▶ Exercise objective
Everything below from the line with "pink line: (101, 68) -> (78, 79), turned 56" through the line with "purple arrow: (348, 319)" must be retyped exactly, except the pictures.

▶ Given records
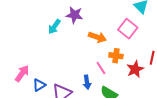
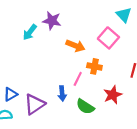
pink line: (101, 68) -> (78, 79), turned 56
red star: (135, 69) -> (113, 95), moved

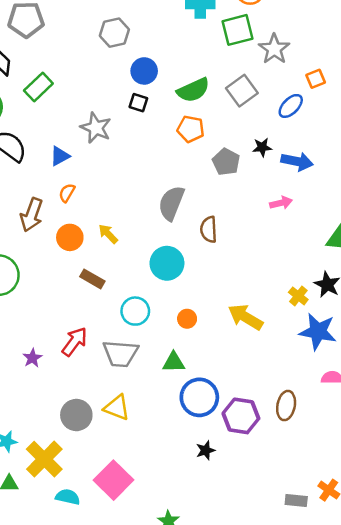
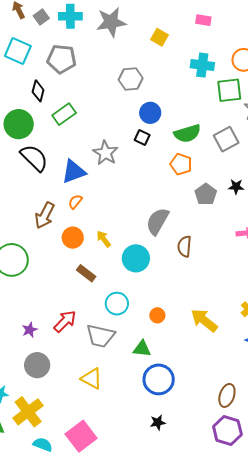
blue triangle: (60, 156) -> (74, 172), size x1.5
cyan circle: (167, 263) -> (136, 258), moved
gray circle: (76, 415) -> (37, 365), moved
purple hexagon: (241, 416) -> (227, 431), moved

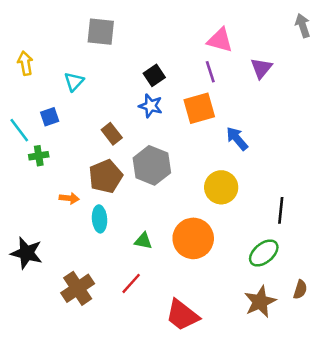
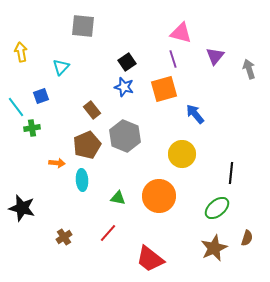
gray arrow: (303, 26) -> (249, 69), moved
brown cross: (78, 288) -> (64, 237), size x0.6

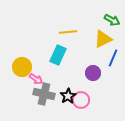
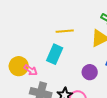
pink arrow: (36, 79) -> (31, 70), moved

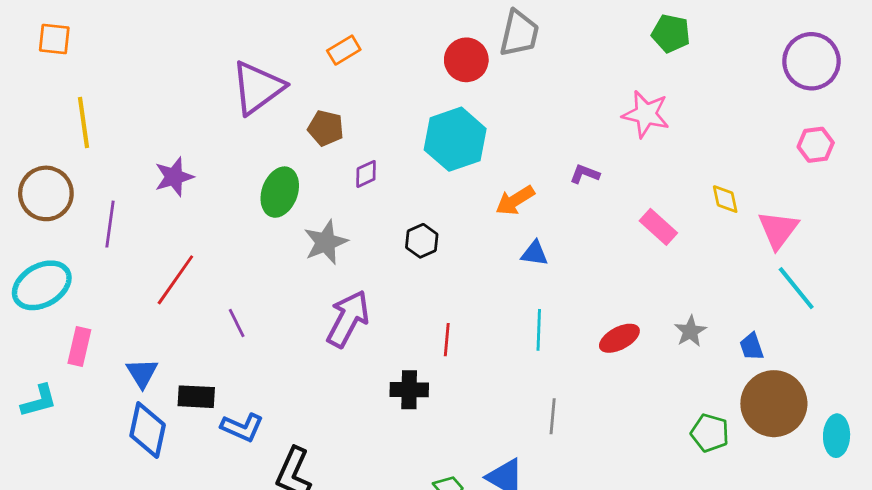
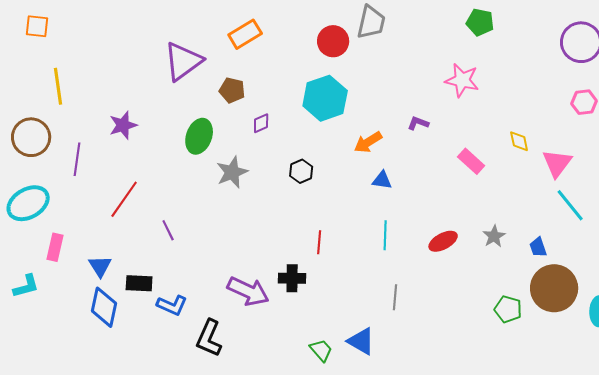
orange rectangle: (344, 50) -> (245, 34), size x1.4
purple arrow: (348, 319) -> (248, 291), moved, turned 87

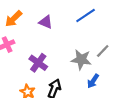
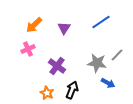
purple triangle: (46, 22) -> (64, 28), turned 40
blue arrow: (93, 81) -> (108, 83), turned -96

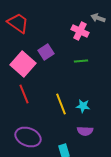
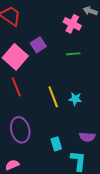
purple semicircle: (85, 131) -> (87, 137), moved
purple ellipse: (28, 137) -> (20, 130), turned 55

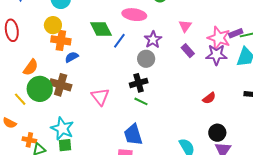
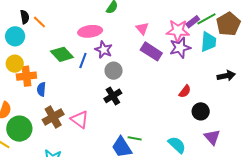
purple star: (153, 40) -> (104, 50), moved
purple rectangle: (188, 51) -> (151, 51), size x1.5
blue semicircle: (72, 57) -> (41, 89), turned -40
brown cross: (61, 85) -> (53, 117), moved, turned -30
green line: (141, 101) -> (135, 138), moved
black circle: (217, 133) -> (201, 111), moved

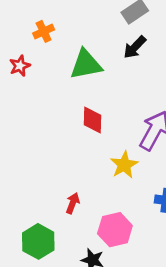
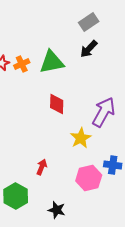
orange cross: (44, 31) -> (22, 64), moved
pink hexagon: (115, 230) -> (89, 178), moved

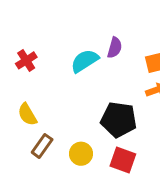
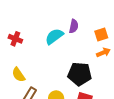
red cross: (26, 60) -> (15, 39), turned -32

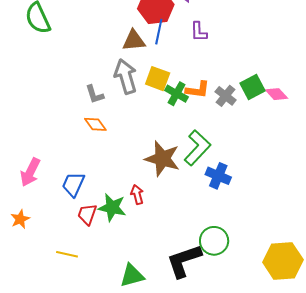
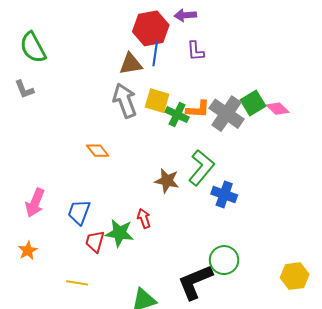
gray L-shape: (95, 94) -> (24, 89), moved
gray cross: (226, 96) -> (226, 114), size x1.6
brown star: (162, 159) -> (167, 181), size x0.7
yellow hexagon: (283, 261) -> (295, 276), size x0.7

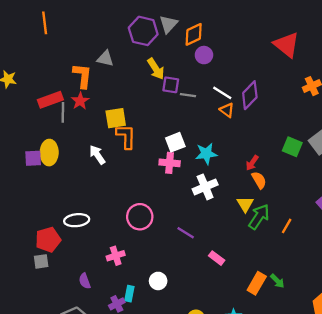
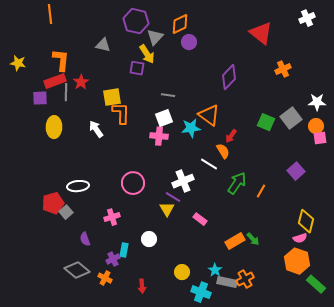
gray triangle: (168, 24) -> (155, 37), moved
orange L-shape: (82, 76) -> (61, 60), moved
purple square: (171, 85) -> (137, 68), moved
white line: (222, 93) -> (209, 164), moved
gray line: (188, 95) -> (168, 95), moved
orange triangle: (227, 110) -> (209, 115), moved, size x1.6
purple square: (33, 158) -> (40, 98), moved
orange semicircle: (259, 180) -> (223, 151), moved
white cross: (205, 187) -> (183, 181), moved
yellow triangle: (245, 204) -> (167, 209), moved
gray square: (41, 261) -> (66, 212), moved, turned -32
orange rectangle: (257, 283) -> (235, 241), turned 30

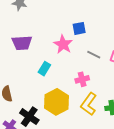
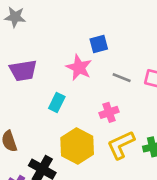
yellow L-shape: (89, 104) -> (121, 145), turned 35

...

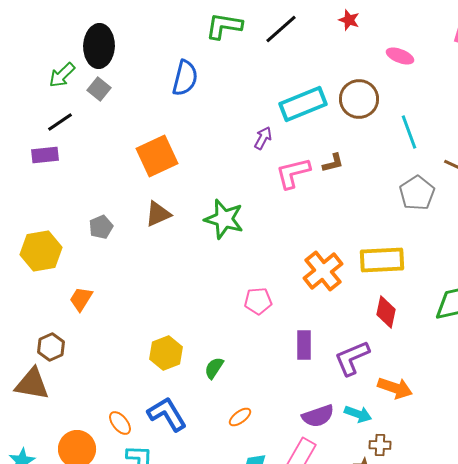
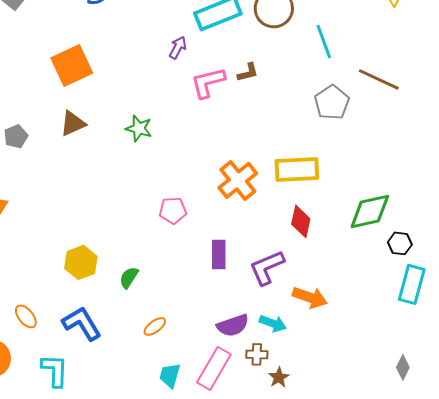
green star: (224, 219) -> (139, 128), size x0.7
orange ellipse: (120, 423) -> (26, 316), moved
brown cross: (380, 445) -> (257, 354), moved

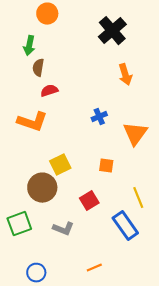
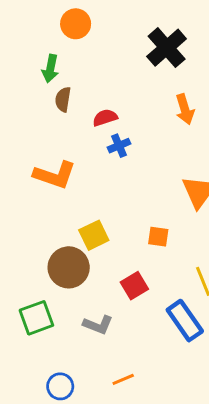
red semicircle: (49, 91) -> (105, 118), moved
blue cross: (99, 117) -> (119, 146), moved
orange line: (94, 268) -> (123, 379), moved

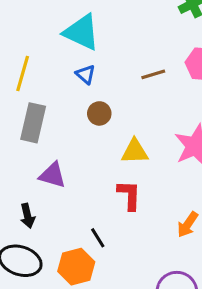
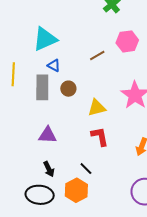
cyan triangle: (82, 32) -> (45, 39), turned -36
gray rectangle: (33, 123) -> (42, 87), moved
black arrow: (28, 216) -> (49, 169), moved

▶ Written response
pink line: (101, 68) -> (78, 79), turned 56
red star: (135, 69) -> (113, 95), moved

blue triangle: (60, 156) -> (74, 172), size x1.5
cyan circle: (167, 263) -> (136, 258), moved
gray circle: (76, 415) -> (37, 365), moved
purple hexagon: (241, 416) -> (227, 431), moved

gray arrow: (303, 26) -> (249, 69), moved
brown cross: (78, 288) -> (64, 237), size x0.6

pink arrow: (36, 79) -> (31, 70), moved

orange rectangle: (344, 50) -> (245, 34), size x1.4
purple arrow: (348, 319) -> (248, 291), moved, turned 87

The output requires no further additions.